**PROVIDED DATA**:
☆ ☆ ☆ ☆ ☆

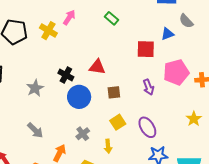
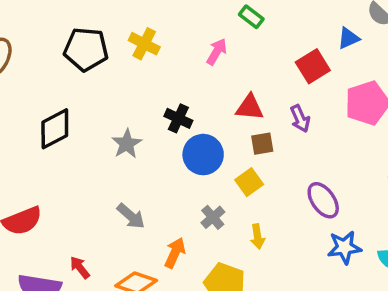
pink arrow: (69, 17) -> (217, 52), moved
red square: (146, 49) -> (313, 66), turned -30
red triangle: (97, 67) -> (250, 107), moved
purple arrow: (148, 87) -> (300, 119), moved
yellow square: (118, 122) -> (249, 182), moved

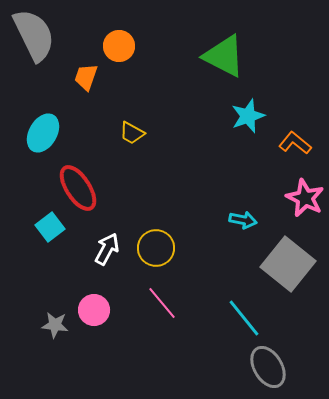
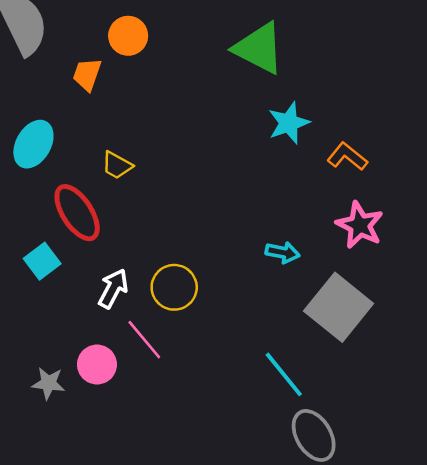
yellow trapezoid: (132, 133) -> (117, 165), moved
pink line: (162, 303) -> (144, 340), moved

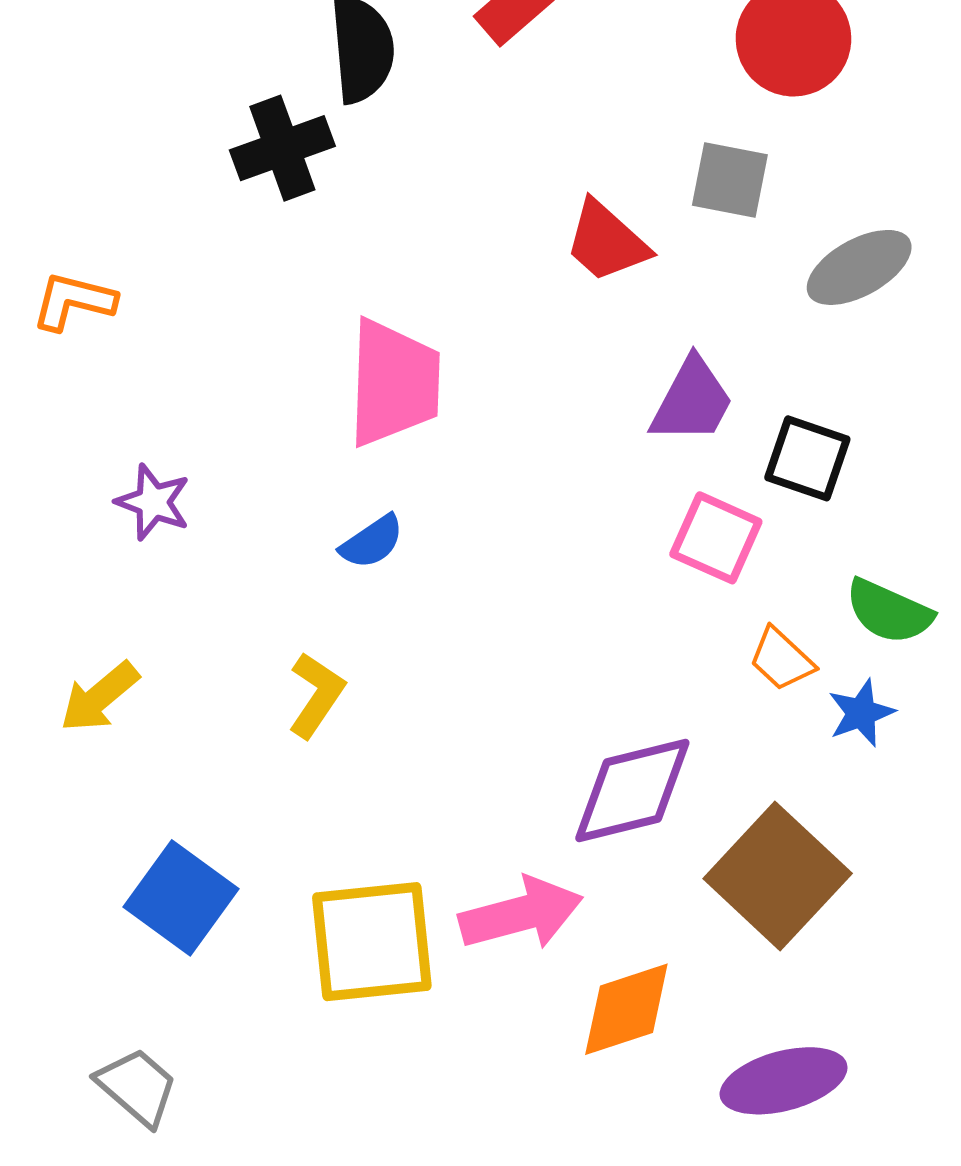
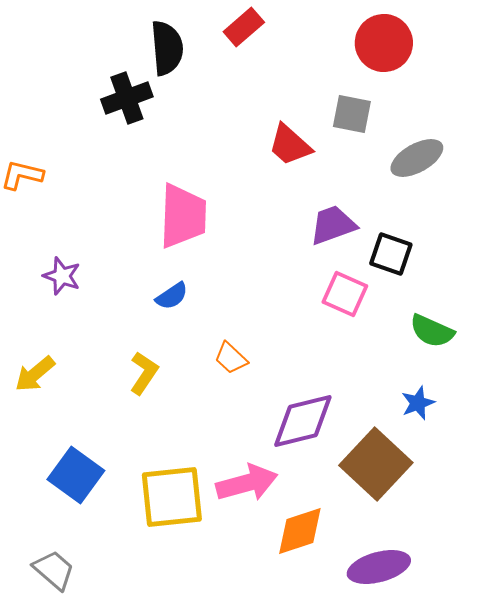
purple trapezoid: (692, 401) -> (333, 225), turned -138
orange trapezoid: (782, 659) -> (231, 358), moved
blue star: (861, 713) -> (418, 403), moved

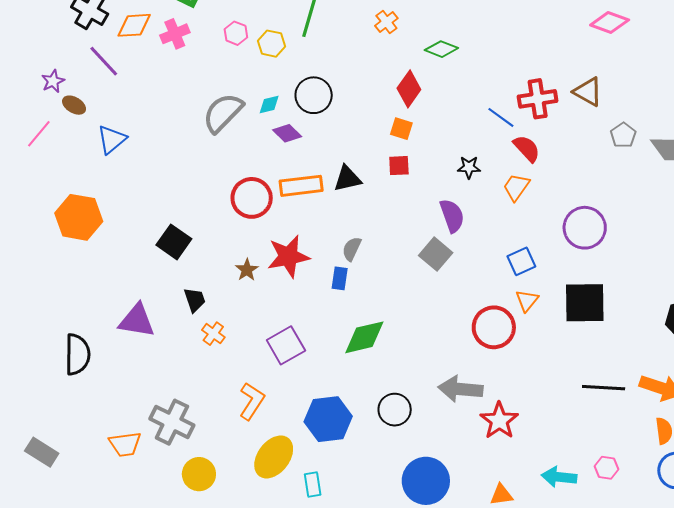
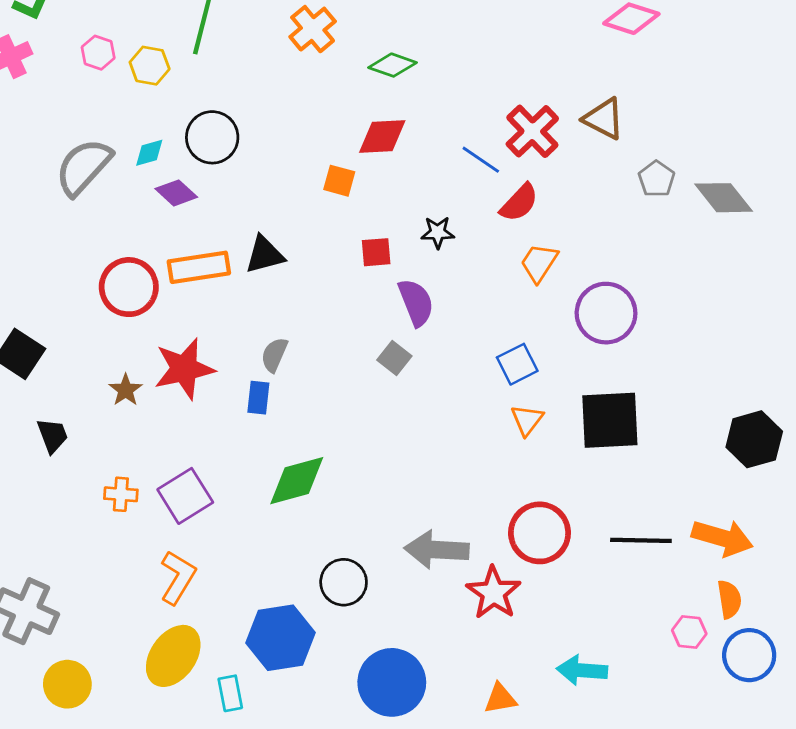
orange cross: (386, 22) -> (313, 29), size x1.4
red diamond: (409, 89) -> (382, 136), moved, turned 54
red cross: (538, 99) -> (532, 131), turned -33
red semicircle: (527, 148) -> (519, 203), turned 88
red square: (399, 166) -> (376, 252), moved
orange trapezoid: (516, 187) -> (539, 263), moved
gray square: (436, 254) -> (394, 358), size x0.7
red circle: (494, 327) -> (540, 533), moved
orange cross: (213, 334) -> (121, 494), moved, turned -30
orange L-shape: (252, 401) -> (178, 577), moved
blue hexagon: (328, 419) -> (280, 638), moved
pink hexagon: (606, 468) -> (689, 632), moved

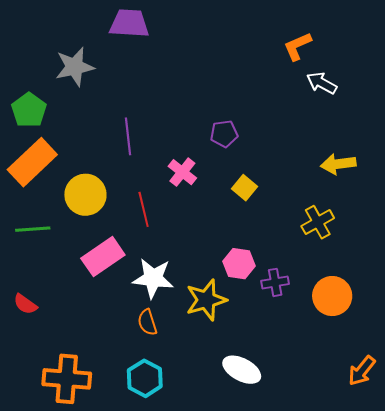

☆ ☆ ☆ ☆ ☆

**REQUIRED WORK**: Output all the material verbatim, skipping every image.

**SOLUTION**:
pink arrow: (69, 17) -> (217, 52), moved
red square: (146, 49) -> (313, 66), turned -30
red triangle: (97, 67) -> (250, 107), moved
purple arrow: (148, 87) -> (300, 119), moved
yellow square: (118, 122) -> (249, 182), moved

yellow trapezoid: (132, 133) -> (117, 165), moved
pink line: (162, 303) -> (144, 340), moved

purple trapezoid: (692, 401) -> (333, 225), turned -138
orange trapezoid: (782, 659) -> (231, 358), moved
blue star: (861, 713) -> (418, 403), moved

orange cross: (386, 22) -> (313, 29), size x1.4
red diamond: (409, 89) -> (382, 136), moved, turned 54
red cross: (538, 99) -> (532, 131), turned -33
red semicircle: (527, 148) -> (519, 203), turned 88
red square: (399, 166) -> (376, 252), moved
orange trapezoid: (516, 187) -> (539, 263), moved
gray square: (436, 254) -> (394, 358), size x0.7
red circle: (494, 327) -> (540, 533), moved
orange cross: (213, 334) -> (121, 494), moved, turned -30
orange L-shape: (252, 401) -> (178, 577), moved
blue hexagon: (328, 419) -> (280, 638), moved
pink hexagon: (606, 468) -> (689, 632), moved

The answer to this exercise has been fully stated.